- [Assignment] Could every line below be transcribed exactly, with the pictures dropped?

Data section start

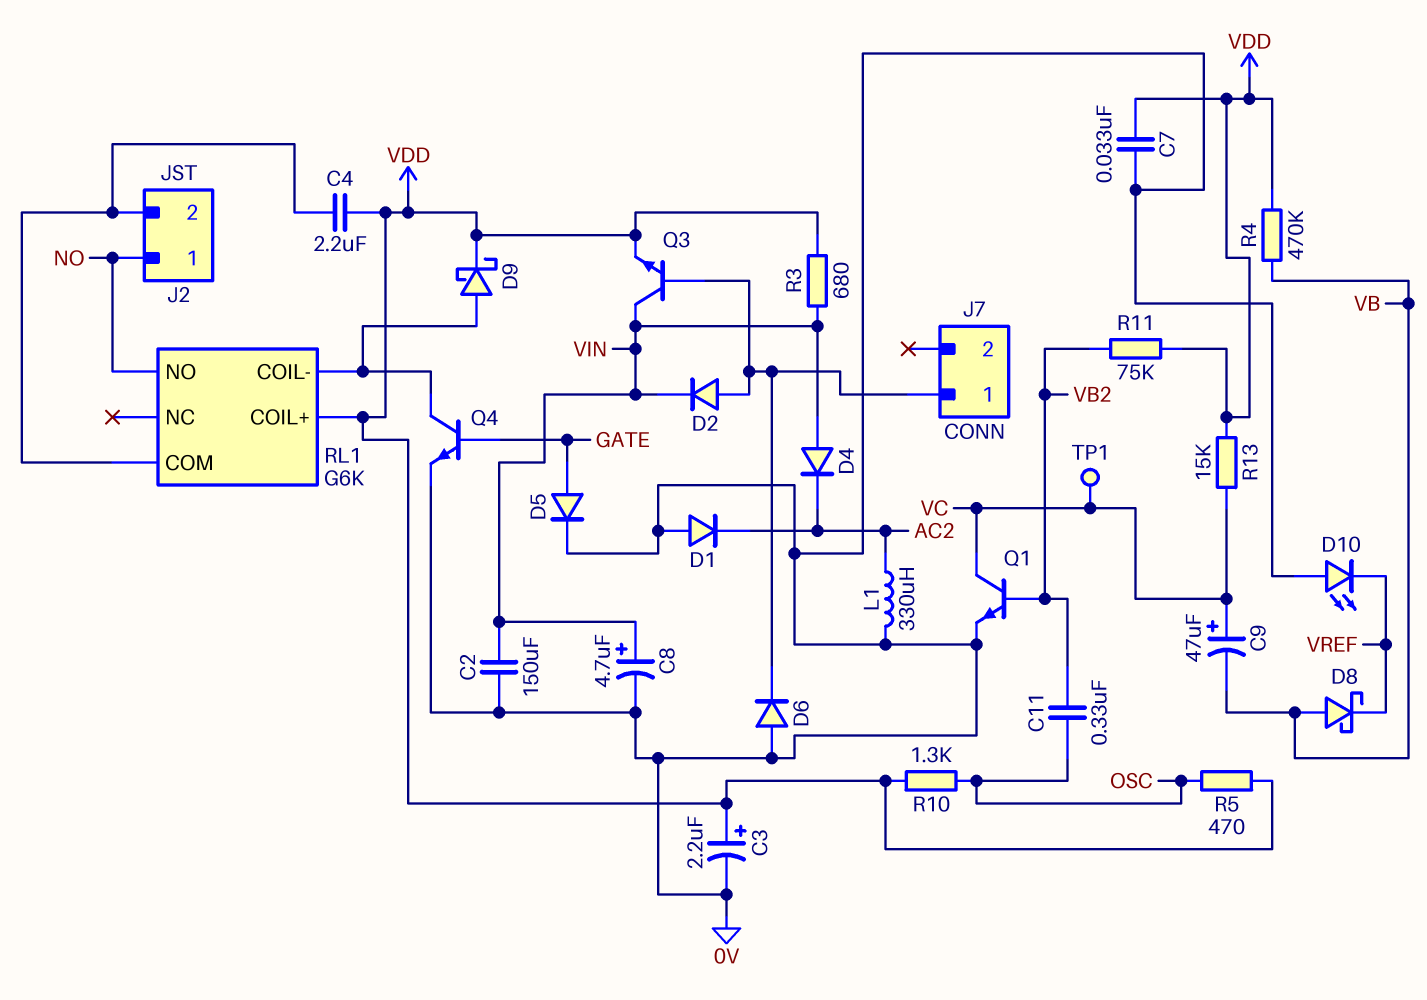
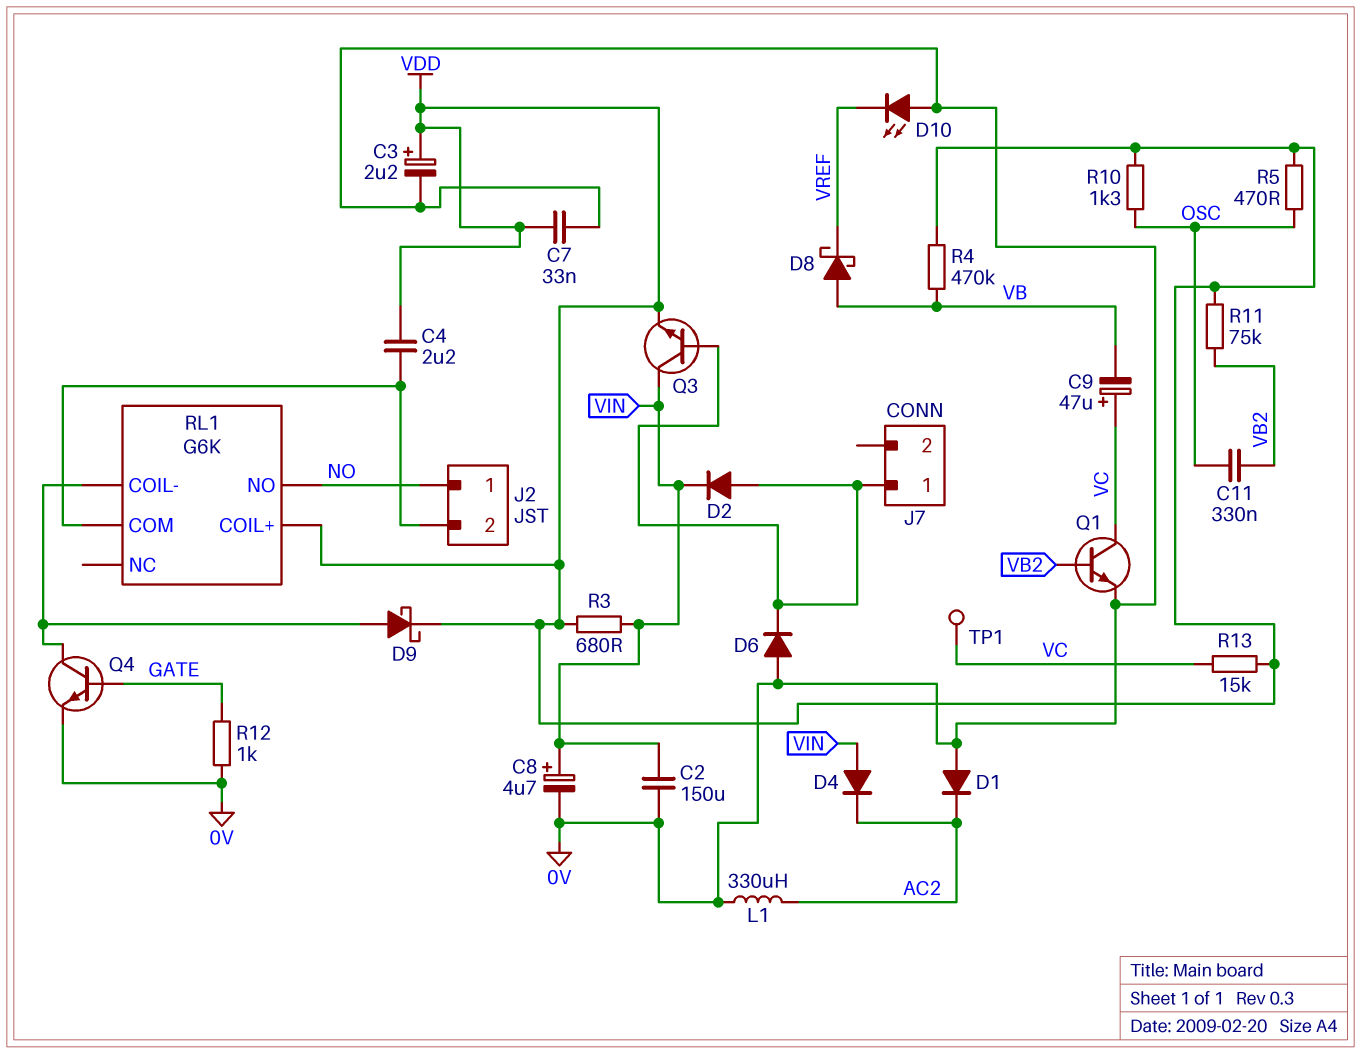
D5: diode (A GATE, K 0V) -> none
R12: none -> 1k (0V, GATE)

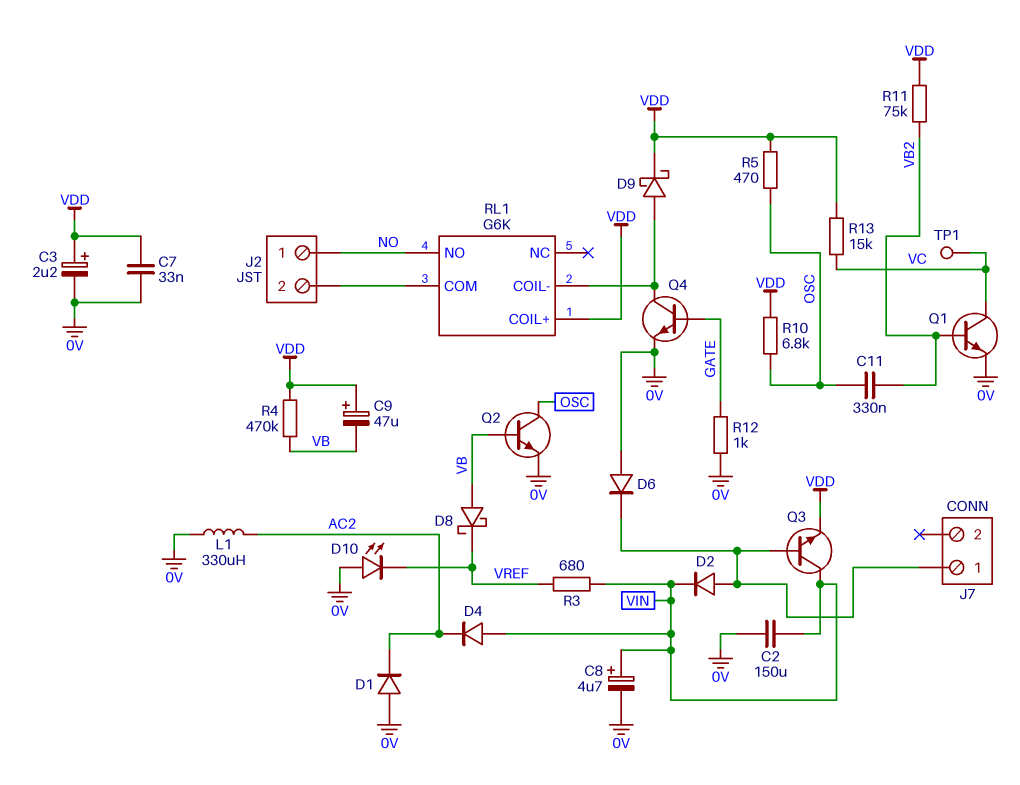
C4: 2.2uF (J2/2, VDD) -> none
C9: 47uF (plus VC, minus VB) -> 47uF (plus VDD, minus VB)
Q2: none -> NPN (B VB, C OSC, E 0V)
R3: 680 (VDD, VIN) -> 680 (VIN, VREF)
R10: 1.3k (OSC, VDD) -> 6.8k (OSC, VDD)

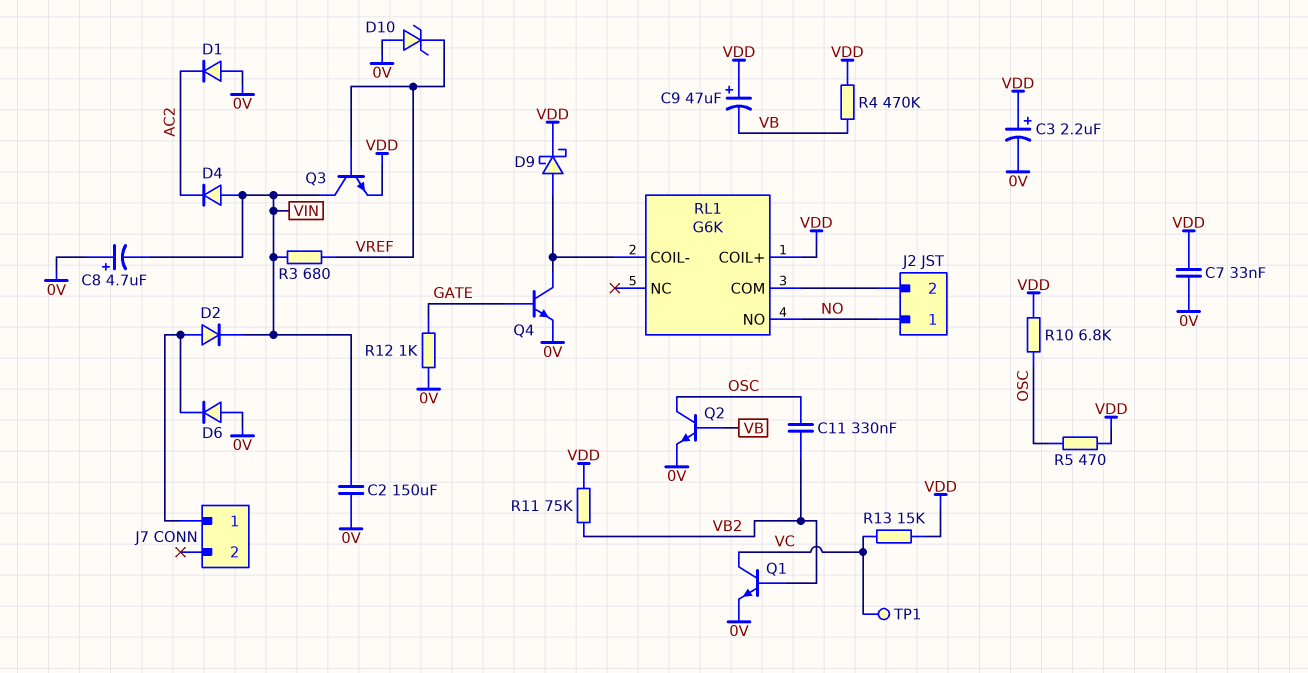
C8: 4.7uF (plus VIN, minus 0V) -> 4.7uF (plus 0V, minus VIN)
D8: schottky (A VB, K VREF) -> none
D10: LED (A 0V, K VREF) -> zener (A 0V, K VREF)
L1: 330uH (0V, AC2) -> none
Q3: NPN (B J7/1, C VIN, E VDD) -> NPN (B VREF, C VIN, E VDD)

Data section end

- [Problem solution]
D5: diode (A GATE, K 0V) -> none
R12: none -> 1k (0V, GATE)

C4: 2.2uF (J2/2, VDD) -> none
C9: 47uF (plus VC, minus VB) -> 47uF (plus VDD, minus VB)
Q2: none -> NPN (B VB, C OSC, E 0V)
R3: 680 (VDD, VIN) -> 680 (VIN, VREF)
R10: 1.3k (OSC, VDD) -> 6.8k (OSC, VDD)

C8: 4.7uF (plus VIN, minus 0V) -> 4.7uF (plus 0V, minus VIN)
D8: schottky (A VB, K VREF) -> none
D10: LED (A 0V, K VREF) -> zener (A 0V, K VREF)
L1: 330uH (0V, AC2) -> none
Q3: NPN (B J7/1, C VIN, E VDD) -> NPN (B VREF, C VIN, E VDD)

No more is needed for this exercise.